Give again, word for word, every line in the entries below from the line with "yellow brick G6:H7 level 1 -> none" up to and including the line with "none -> green brick C8 level 1", and no other line.

- EXERCISE MATERIAL -
------------------------------------------------------------
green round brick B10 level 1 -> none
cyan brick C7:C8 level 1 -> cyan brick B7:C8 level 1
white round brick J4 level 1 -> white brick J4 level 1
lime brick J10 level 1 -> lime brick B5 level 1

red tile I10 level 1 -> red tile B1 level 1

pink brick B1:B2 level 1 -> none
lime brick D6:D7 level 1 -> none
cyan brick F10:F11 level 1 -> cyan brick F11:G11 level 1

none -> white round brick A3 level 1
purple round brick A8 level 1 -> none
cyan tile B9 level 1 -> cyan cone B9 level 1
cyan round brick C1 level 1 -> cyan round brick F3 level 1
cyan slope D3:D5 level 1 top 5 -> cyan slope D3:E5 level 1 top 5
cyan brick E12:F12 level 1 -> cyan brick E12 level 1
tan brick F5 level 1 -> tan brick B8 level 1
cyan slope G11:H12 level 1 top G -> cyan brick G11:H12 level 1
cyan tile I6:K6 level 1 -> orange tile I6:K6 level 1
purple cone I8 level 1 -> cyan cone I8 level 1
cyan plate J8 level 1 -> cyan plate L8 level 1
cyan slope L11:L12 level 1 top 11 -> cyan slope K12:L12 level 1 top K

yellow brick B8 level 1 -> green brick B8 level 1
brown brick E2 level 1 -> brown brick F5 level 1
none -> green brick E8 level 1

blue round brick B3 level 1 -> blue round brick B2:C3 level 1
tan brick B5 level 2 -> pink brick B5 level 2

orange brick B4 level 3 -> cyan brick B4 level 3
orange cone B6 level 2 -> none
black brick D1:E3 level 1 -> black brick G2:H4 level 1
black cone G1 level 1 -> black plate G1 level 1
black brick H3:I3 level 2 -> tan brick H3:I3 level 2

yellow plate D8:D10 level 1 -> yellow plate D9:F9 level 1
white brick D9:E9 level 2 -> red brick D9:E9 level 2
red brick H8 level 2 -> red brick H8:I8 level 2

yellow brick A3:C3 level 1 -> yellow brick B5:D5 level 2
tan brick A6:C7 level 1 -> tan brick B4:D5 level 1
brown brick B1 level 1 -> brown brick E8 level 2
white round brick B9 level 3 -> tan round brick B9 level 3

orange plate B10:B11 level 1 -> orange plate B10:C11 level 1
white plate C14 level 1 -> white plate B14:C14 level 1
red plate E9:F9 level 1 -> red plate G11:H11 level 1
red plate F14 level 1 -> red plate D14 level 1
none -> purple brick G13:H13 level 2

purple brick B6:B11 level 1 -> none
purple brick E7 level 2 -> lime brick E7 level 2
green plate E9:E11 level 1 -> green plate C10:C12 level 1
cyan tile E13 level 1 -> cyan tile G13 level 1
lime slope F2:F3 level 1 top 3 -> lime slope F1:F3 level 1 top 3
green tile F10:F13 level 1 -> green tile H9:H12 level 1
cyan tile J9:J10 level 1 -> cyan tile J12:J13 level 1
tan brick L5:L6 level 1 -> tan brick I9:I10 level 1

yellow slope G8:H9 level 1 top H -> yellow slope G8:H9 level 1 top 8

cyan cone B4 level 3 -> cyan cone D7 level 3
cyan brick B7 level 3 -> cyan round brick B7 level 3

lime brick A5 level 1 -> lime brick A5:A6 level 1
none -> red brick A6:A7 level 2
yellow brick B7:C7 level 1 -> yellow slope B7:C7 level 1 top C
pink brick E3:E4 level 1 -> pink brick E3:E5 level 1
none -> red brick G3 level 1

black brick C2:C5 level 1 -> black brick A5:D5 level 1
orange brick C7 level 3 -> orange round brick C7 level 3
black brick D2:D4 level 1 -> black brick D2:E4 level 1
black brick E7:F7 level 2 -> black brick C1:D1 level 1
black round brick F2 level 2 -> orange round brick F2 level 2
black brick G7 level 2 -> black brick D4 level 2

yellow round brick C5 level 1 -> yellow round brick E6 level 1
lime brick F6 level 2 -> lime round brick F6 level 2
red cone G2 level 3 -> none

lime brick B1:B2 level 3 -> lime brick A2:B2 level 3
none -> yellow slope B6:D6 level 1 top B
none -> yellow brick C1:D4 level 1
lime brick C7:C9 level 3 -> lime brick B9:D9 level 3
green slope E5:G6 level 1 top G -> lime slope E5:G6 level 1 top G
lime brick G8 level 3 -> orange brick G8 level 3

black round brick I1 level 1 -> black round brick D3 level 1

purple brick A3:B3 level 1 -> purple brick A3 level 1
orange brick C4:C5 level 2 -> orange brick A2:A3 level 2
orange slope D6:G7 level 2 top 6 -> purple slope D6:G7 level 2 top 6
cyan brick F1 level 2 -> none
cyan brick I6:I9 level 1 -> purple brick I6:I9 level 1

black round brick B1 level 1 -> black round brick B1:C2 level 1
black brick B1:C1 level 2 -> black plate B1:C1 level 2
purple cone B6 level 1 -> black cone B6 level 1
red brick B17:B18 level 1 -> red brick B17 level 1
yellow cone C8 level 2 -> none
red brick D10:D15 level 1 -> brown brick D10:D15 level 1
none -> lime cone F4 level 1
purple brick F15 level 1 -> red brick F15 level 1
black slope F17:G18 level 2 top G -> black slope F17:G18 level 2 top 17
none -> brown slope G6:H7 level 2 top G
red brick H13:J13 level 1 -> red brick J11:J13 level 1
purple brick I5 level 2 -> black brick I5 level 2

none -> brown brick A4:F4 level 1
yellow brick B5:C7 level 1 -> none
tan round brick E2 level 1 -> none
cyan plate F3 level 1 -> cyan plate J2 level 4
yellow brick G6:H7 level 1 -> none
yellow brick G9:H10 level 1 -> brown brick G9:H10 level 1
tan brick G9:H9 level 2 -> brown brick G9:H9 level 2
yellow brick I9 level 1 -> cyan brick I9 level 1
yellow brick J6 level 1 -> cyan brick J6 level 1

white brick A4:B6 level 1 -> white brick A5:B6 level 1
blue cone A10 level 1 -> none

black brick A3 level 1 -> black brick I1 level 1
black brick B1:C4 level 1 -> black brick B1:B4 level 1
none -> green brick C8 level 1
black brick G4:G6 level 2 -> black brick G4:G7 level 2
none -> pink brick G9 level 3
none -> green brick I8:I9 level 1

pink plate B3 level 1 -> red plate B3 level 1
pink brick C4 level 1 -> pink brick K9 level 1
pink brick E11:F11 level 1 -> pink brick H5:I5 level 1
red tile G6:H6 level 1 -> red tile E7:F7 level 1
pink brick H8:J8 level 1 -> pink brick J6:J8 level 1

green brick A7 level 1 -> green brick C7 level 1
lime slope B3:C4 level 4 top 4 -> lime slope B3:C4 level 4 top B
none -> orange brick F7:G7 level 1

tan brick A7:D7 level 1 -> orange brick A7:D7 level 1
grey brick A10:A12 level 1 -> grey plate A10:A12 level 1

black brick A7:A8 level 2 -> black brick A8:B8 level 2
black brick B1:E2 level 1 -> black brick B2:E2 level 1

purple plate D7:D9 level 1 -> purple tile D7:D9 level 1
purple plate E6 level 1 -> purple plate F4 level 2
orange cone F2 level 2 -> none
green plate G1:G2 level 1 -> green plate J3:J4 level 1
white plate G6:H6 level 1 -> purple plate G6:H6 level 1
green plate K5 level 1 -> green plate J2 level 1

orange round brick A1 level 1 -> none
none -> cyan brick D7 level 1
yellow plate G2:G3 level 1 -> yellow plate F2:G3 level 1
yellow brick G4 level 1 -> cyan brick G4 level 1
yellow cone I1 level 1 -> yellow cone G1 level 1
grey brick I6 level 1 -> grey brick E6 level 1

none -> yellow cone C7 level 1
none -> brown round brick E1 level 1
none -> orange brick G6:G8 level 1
------------------------------------------------------------
- OUTPUT BELOW -
yellow brick G6:H7 level 1 -> none
yellow brick G9:H10 level 1 -> brown brick G9:H10 level 1
tan brick G9:H9 level 2 -> brown brick G9:H9 level 2
yellow brick I9 level 1 -> cyan brick I9 level 1
yellow brick J6 level 1 -> cyan brick J6 level 1

white brick A4:B6 level 1 -> white brick A5:B6 level 1
blue cone A10 level 1 -> none

black brick A3 level 1 -> black brick I1 level 1
black brick B1:C4 level 1 -> black brick B1:B4 level 1
none -> green brick C8 level 1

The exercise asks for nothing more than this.